*ASSIGNED TASK:*
Give the number of lines below with "camera" in them, leaving out anything else.

*RECORDED DATA:*
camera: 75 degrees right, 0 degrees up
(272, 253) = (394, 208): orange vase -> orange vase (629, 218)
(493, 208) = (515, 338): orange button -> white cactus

---

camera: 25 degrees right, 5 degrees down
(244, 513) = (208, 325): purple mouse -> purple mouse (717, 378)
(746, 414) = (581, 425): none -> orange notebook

*RESPONSE BELOW:*
2